**Set task:** Locate every line below that contains the word "each", and copy those lines in full.

**Extracted records:**
# # #

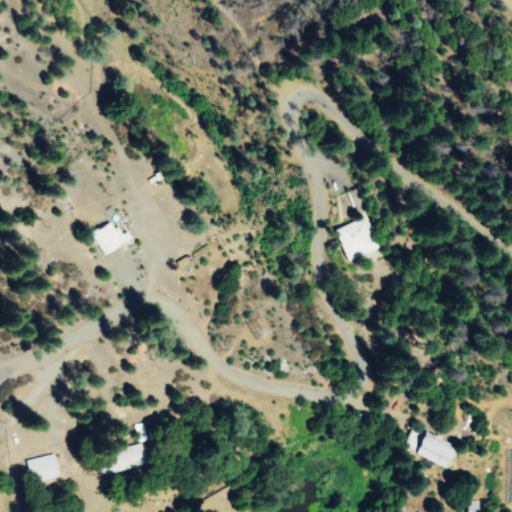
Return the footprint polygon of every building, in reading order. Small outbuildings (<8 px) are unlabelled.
[(127,239),(123,231),(117,235),(108,220),(86,234),(100,256),(127,239)] [(420,430),(410,453),(442,468),(453,445),(420,430)] [(101,454),(104,461),(93,465),(98,477),(144,462),(137,442),(101,454)] [(28,483),(55,475),(49,453),(22,461),(28,483)] [(478,511),(478,500),(464,499),(464,511),(478,511)]
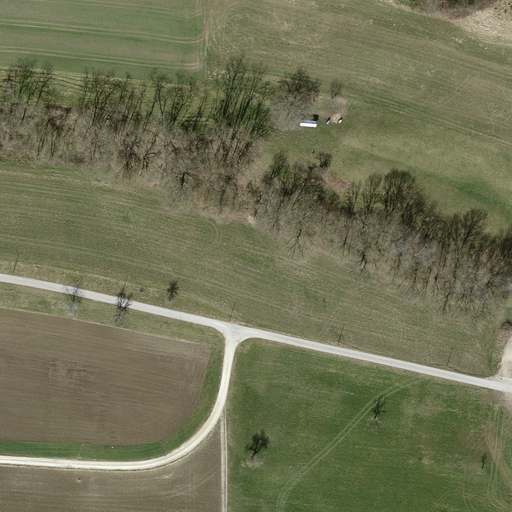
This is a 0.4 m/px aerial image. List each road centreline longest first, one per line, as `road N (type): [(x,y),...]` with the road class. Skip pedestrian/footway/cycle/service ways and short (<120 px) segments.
road 1 (track): [(511,387),(0,276)]
road 2 (track): [(233,327),(223,400),(205,434),(175,455),(129,466),(0,459)]
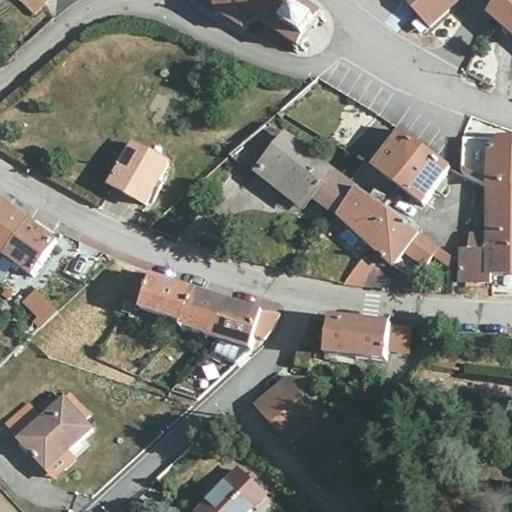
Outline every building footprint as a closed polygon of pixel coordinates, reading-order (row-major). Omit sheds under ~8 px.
[(58,0),(35,0),(48,12),(58,0)] [(201,0),(198,4),(221,20),(223,18),(250,36),(259,23),(306,51),(329,18),(302,0),(201,0)] [(409,0),(432,27),(465,0),(409,0)] [(511,0),(496,0),(482,21),(511,42),(511,0)] [(433,146),(407,131),(383,166),(406,182),(433,146)] [(322,199),(344,216),(365,191),(354,182),(291,132),(260,172),(311,213),(322,199)] [(455,168),(433,146),(406,182),(431,200),(455,168)] [(511,146),(496,147),(488,153),(488,189),(511,190),(511,146)] [(132,151),(108,193),(142,213),(167,173),(132,151)] [(374,177),(365,191),(388,206),(406,182),(383,166),(374,177)] [(354,182),(365,191),(374,177),(366,170),(364,169),(354,182)] [(431,200),(406,182),(388,206),(399,215),(413,224),(431,200)] [(511,190),(488,189),(490,237),(490,286),(511,286),(511,190)] [(365,191),(344,216),(376,246),(399,215),(388,206),(365,191)] [(0,211),(0,267),(25,234),(0,211)] [(399,215),(376,246),(399,265),(406,264),(425,232),(413,224),(399,215)] [(25,234),(0,267),(26,288),(51,255),(25,234)] [(490,286),(490,237),(474,237),(473,252),(467,251),(464,259),(462,288),(490,294),(490,286)] [(434,267),(455,271),(458,254),(437,250),(434,267)] [(361,263),(343,291),(362,294),(373,274),(361,263)] [(204,290),(160,274),(148,305),(190,323),(195,324),(204,290)] [(373,274),(362,294),(380,297),(385,287),(373,274)] [(239,305),(204,290),(195,324),(194,330),(229,341),(239,305)] [(23,331),(31,342),(37,339),(48,327),(25,300),(15,311),(28,327),(23,331)] [(290,312),(239,305),(229,341),(233,343),(228,363),(248,367),(267,349),(271,335),(281,336),(290,312)] [(398,325),(340,317),(337,352),(395,358),(395,346),(398,325)] [(398,325),(395,346),(418,346),(420,327),(398,325)] [(299,366),(262,400),(300,445),(338,414),(299,366)] [(62,403),(17,445),(48,474),(67,457),(72,460),(95,435),(62,403)] [(235,471),(196,508),(199,511),(251,511),(264,501),(235,471)]
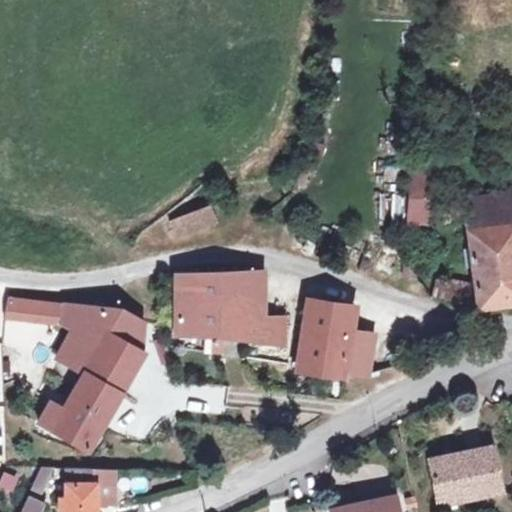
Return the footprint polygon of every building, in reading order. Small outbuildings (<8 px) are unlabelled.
[(411,145),(409,207),(430,204),(433,146),(411,145)] [(299,178),(304,181),(311,165),(306,162),(299,178)] [(476,289),(451,284),(450,300),(475,305),(511,300),(511,201),(511,193),(456,200),(458,214),(465,213),(476,289)] [(429,241),(430,204),(409,207),(408,240),(429,241)] [(171,222),(177,237),(218,222),(212,206),(171,222)] [(405,260),(404,276),(416,277),(416,260),(405,260)] [(176,275),(176,299),(176,309),(176,334),(211,337),(210,349),(221,350),(222,338),(242,339),(282,341),(284,322),(276,321),(276,327),(259,325),(263,272),(176,275)] [(450,300),(451,284),(436,281),(434,296),(450,300)] [(354,306),(310,301),(306,326),(301,363),(367,373),(372,336),(351,333),(354,306)] [(67,304),(63,318),(75,319),(76,305),(67,304)] [(55,354),(85,371),(108,332),(138,347),(144,321),(118,311),(76,305),(75,319),(63,318),(61,323),(69,329),(55,354)] [(85,371),(122,392),(145,351),(138,347),(108,332),(85,371)] [(242,339),(222,338),(225,359),(245,361),(242,339)] [(89,449),(122,392),(85,371),(63,410),(58,420),(63,422),(59,432),(89,449)] [(39,420),(53,428),(58,420),(63,410),(49,402),(39,420)] [(53,428),(59,432),(63,422),(58,420),(53,428)] [(493,448),(429,461),(437,498),(455,495),(457,500),(501,491),(493,448)] [(44,464),(29,495),(41,501),(58,465),(44,464)] [(94,466),(68,465),(67,497),(60,497),(59,511),(97,511),(97,482),(94,483),(94,466)] [(2,471),(0,478),(0,486),(14,492),(19,477),(2,471)] [(29,495),(21,511),(39,511),(44,502),(41,501),(29,495)] [(398,511),(395,496),(332,509),(332,511),(398,511)]
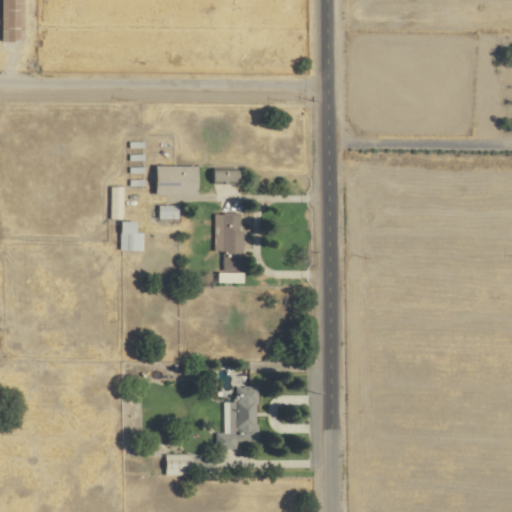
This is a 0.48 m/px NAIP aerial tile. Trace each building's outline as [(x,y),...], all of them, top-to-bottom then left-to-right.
[(24,0),(2,0),(1,39),(24,40),(24,0)] [(198,194),(197,165),(155,166),(155,195),(198,194)] [(239,170),(213,170),(214,184),(239,183),(239,170)] [(107,218),(121,218),(122,186),(107,185),(107,218)] [(157,218),(178,218),(177,204),(156,204),(157,218)] [(212,250),(222,251),(222,270),(242,271),(242,229),(238,229),(239,213),(213,213),(212,250)] [(142,232),(136,232),(136,221),(119,220),(118,250),(142,250),(142,232)] [(217,282),(242,282),(242,272),(217,271),(217,282)] [(257,441),(257,386),(233,386),(233,401),(222,401),(222,432),(214,432),(214,448),(237,448),(237,441),(257,441)] [(192,454),(164,453),(164,475),(192,475),(192,454)]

# # #

**Answer to this exercise:**
This is a 0.4 m/px aerial image. List each road centreline longest first, one per line, as `road N (type): [(x,y),...]` with the road class. Skip pedestrian/footway/cycle/service ways and short (<120 px) segments.
This is a 0.48 m/px NAIP aerial tile. Trace each building's outline as [(x,y),...], all of them, top-to-bottom then left-to-right.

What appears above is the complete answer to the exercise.